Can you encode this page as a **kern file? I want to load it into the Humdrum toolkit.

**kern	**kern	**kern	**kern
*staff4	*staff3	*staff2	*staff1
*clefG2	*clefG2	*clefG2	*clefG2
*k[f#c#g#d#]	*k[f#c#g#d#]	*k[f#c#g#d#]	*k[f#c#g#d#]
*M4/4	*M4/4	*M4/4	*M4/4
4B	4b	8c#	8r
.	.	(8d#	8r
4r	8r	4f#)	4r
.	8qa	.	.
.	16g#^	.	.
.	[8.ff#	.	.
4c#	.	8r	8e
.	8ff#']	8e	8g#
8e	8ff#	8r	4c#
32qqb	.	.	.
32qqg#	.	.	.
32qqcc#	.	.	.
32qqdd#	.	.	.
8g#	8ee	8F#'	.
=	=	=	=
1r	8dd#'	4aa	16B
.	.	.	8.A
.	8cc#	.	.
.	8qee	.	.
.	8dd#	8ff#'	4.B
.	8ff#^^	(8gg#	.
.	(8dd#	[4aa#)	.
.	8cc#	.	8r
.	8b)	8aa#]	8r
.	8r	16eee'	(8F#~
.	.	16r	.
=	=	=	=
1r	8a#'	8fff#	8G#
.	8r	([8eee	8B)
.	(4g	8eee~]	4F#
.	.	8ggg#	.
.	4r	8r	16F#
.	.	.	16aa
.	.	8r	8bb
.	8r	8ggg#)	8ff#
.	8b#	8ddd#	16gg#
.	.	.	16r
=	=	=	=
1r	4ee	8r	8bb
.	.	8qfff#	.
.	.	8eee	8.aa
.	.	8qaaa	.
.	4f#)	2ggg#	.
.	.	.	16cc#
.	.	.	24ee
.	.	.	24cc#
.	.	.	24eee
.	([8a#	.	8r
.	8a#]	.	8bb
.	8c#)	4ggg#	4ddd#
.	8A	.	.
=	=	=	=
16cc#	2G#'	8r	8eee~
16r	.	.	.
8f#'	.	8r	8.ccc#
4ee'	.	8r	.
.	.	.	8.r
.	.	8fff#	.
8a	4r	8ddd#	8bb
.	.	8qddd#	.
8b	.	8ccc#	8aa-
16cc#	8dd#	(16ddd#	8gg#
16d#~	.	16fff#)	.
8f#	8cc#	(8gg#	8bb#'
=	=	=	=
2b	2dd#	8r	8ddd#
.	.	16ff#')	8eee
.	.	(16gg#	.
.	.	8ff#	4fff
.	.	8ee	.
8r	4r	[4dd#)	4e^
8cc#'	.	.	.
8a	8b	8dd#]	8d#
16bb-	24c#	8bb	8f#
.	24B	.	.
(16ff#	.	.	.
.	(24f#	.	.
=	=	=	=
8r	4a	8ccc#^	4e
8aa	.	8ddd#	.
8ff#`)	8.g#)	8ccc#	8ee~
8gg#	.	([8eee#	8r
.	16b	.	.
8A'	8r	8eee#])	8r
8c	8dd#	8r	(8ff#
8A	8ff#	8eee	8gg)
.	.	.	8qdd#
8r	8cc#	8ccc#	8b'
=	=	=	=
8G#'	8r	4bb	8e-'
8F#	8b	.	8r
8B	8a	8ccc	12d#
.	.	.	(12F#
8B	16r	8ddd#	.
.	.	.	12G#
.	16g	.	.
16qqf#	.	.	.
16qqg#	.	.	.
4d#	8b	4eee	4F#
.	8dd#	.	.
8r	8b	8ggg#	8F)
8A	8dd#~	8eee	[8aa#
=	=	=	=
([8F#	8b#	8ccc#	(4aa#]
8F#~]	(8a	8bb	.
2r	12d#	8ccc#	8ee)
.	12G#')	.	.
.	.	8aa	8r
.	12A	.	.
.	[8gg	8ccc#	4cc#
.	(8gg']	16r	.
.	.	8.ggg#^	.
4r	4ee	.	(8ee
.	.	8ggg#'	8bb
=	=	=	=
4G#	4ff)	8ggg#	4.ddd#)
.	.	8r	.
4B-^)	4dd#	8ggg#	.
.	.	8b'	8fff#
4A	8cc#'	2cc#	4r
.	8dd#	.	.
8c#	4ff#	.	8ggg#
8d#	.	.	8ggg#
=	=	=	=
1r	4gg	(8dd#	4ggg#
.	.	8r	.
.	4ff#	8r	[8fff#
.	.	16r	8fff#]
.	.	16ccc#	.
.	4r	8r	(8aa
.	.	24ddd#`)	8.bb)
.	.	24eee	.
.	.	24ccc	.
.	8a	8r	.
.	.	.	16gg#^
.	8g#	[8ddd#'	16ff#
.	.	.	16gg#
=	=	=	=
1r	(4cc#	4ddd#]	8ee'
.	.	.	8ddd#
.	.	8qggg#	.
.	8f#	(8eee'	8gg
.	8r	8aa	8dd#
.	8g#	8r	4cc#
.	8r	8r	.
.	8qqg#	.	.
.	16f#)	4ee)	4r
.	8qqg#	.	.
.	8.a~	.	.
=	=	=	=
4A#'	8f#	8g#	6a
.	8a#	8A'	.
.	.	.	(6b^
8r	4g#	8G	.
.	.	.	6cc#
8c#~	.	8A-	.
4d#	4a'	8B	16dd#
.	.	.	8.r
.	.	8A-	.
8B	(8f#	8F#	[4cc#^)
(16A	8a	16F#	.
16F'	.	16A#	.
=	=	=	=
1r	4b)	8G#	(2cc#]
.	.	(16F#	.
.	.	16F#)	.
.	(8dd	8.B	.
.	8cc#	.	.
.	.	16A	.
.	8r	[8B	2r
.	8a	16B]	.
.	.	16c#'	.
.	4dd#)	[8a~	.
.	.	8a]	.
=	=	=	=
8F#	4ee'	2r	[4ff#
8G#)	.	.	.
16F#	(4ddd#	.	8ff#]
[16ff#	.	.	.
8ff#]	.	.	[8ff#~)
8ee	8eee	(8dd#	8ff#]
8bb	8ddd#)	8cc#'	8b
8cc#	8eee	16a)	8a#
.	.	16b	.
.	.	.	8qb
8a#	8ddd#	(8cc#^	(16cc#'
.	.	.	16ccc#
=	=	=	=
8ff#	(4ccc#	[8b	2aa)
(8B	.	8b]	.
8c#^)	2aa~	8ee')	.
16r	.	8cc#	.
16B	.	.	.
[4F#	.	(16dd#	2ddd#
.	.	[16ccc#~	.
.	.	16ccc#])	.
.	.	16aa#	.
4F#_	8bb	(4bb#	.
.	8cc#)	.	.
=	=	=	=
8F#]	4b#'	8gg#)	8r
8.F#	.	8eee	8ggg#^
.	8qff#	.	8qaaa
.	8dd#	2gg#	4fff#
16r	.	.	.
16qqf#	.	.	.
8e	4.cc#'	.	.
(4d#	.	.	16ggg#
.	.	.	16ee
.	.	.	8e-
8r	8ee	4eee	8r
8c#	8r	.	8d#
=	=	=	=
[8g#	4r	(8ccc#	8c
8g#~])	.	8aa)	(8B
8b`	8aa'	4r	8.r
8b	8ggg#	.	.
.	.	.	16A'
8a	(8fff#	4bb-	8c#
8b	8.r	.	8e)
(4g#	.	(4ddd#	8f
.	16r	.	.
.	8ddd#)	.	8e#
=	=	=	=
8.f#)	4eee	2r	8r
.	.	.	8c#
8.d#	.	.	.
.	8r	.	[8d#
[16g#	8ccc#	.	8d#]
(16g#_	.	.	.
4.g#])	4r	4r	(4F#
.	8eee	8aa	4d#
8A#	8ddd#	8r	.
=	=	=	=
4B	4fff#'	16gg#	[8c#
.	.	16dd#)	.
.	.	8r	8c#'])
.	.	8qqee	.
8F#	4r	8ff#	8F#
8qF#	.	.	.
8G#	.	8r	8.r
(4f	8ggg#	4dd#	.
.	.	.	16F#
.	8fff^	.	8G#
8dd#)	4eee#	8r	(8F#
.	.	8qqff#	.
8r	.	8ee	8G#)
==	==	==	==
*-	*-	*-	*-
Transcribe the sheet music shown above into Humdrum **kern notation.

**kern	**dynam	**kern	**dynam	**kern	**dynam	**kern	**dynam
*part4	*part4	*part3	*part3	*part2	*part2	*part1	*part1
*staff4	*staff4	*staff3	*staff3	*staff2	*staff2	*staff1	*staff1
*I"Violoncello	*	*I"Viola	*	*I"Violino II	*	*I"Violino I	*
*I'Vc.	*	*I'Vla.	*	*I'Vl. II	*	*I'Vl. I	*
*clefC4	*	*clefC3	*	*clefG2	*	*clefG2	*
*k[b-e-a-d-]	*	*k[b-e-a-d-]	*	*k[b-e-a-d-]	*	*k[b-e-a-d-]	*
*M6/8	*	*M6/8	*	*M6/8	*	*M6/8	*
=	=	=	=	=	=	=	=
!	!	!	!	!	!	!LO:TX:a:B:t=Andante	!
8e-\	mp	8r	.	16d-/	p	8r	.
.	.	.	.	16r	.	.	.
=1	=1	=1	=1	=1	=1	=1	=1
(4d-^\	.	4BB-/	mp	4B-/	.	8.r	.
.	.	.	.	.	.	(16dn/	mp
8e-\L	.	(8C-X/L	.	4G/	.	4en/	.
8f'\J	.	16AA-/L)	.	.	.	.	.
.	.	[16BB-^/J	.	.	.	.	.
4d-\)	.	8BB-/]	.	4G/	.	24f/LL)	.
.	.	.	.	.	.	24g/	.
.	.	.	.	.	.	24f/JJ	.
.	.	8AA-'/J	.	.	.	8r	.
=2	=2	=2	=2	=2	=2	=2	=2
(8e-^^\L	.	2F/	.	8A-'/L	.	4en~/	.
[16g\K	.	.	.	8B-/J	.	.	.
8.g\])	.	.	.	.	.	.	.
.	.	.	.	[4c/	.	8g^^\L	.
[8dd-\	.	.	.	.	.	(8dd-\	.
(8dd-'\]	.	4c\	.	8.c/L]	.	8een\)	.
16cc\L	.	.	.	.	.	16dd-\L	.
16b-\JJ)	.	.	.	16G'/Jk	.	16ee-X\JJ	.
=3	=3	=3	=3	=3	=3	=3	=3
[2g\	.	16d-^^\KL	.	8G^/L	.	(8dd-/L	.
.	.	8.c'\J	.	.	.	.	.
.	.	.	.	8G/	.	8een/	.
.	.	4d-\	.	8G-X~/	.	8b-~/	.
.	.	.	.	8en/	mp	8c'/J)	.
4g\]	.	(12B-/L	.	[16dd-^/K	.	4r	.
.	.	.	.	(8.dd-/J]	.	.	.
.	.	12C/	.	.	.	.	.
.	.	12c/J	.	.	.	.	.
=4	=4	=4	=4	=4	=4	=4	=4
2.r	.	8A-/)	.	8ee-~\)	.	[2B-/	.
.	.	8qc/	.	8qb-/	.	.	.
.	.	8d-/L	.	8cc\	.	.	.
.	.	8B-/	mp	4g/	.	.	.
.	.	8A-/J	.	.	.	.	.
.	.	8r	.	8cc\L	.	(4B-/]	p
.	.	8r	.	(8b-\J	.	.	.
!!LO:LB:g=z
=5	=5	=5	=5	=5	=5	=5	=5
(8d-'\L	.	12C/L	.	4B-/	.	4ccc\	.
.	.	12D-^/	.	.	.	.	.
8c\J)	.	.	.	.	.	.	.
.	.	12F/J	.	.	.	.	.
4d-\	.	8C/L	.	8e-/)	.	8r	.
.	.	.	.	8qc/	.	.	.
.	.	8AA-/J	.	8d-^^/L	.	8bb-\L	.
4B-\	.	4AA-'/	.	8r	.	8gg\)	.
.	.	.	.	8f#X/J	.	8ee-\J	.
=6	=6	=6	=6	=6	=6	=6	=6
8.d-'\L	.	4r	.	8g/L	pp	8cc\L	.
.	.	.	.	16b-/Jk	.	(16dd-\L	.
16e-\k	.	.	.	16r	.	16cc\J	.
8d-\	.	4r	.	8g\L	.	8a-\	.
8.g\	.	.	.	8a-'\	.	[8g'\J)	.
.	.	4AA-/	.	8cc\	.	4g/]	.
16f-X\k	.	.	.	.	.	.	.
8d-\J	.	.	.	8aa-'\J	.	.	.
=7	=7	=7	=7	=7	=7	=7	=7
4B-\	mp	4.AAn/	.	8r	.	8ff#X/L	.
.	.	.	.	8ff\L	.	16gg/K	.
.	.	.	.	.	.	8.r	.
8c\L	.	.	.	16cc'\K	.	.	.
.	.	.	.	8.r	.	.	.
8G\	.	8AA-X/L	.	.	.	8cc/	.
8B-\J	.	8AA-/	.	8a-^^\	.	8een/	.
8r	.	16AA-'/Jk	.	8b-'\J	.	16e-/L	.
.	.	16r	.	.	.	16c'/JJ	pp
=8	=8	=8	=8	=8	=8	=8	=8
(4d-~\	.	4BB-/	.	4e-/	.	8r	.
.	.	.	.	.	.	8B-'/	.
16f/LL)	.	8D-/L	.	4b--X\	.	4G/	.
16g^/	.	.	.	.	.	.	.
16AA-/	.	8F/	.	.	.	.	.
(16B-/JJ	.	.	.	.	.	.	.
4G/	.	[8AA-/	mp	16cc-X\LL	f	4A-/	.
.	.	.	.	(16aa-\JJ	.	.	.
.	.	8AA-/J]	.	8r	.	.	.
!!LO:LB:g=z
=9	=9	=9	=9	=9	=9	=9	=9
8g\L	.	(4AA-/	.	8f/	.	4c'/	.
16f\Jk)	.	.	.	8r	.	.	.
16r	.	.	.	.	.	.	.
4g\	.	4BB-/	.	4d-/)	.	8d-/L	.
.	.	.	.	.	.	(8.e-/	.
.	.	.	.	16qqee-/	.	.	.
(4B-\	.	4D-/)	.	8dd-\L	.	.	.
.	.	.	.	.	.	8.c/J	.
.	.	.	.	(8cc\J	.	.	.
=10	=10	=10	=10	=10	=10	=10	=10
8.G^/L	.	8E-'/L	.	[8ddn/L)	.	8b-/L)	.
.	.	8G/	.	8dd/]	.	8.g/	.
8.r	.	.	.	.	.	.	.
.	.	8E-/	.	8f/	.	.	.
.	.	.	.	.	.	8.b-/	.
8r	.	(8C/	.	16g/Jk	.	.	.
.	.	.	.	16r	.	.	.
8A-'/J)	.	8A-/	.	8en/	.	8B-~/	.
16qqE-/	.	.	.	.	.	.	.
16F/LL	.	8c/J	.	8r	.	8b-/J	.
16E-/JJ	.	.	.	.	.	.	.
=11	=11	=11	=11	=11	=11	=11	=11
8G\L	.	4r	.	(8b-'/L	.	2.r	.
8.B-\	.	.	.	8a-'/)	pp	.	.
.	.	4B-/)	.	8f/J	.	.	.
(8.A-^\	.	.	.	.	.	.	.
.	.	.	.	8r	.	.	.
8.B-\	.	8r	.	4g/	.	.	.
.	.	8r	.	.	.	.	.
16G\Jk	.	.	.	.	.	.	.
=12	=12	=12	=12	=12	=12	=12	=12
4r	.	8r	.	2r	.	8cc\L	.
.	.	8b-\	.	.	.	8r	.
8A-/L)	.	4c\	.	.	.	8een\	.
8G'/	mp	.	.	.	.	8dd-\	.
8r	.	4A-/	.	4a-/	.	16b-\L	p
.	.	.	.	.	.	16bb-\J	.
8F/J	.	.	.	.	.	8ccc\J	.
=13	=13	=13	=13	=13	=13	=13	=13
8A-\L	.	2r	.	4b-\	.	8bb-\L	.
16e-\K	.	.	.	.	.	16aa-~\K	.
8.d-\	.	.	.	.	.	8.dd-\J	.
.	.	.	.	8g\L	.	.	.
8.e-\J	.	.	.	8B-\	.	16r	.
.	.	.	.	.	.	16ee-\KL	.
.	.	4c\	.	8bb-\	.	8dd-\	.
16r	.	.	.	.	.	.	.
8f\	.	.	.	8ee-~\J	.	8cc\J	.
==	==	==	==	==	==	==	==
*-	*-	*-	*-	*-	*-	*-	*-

◆ ◆ ◆

» **Aim of the task**
Identify every line above that contains the word "Humdrum" with matching capitalization, and copy each of those lines in full.

» **Completed exercise**
Can you encode this page as a **kern file? I want to load it into the Humdrum toolkit.
Transcribe the sheet music shown above into Humdrum **kern notation.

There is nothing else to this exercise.